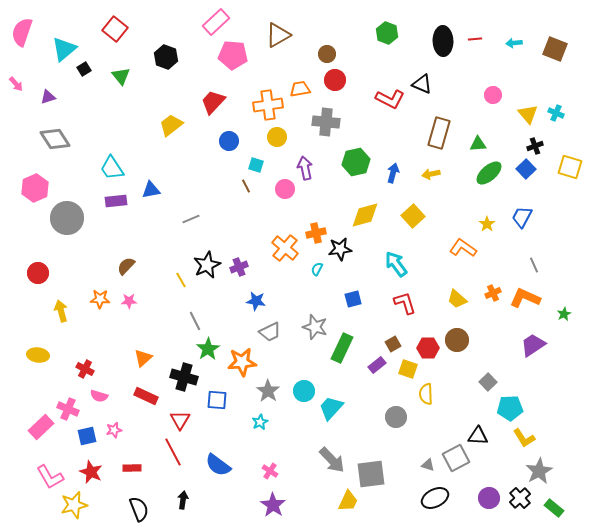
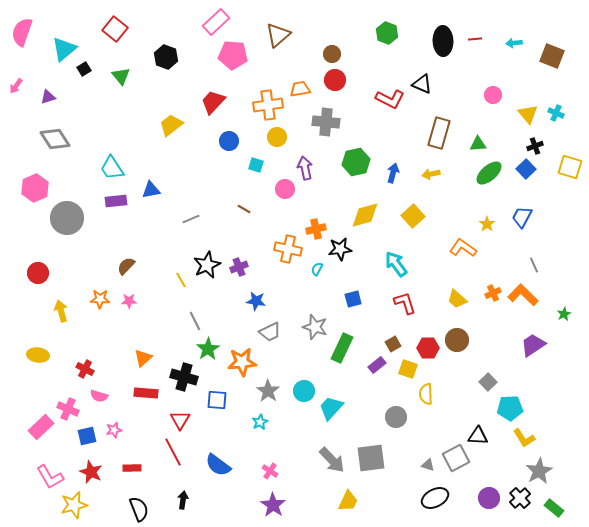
brown triangle at (278, 35): rotated 12 degrees counterclockwise
brown square at (555, 49): moved 3 px left, 7 px down
brown circle at (327, 54): moved 5 px right
pink arrow at (16, 84): moved 2 px down; rotated 77 degrees clockwise
brown line at (246, 186): moved 2 px left, 23 px down; rotated 32 degrees counterclockwise
orange cross at (316, 233): moved 4 px up
orange cross at (285, 248): moved 3 px right, 1 px down; rotated 28 degrees counterclockwise
orange L-shape at (525, 298): moved 2 px left, 3 px up; rotated 20 degrees clockwise
red rectangle at (146, 396): moved 3 px up; rotated 20 degrees counterclockwise
gray square at (371, 474): moved 16 px up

§ **Your goal**:
Would you please copy exactly the part of the entries above that begins at the line containing "brown circle at (327, 54): moved 5 px right" and ends at the line containing "orange cross at (285, 248): moved", both lines included?

§ **Final answer**:
brown circle at (327, 54): moved 5 px right
pink arrow at (16, 84): moved 2 px down; rotated 77 degrees clockwise
brown line at (246, 186): moved 2 px left, 23 px down; rotated 32 degrees counterclockwise
orange cross at (316, 233): moved 4 px up
orange cross at (285, 248): moved 3 px right, 1 px down; rotated 28 degrees counterclockwise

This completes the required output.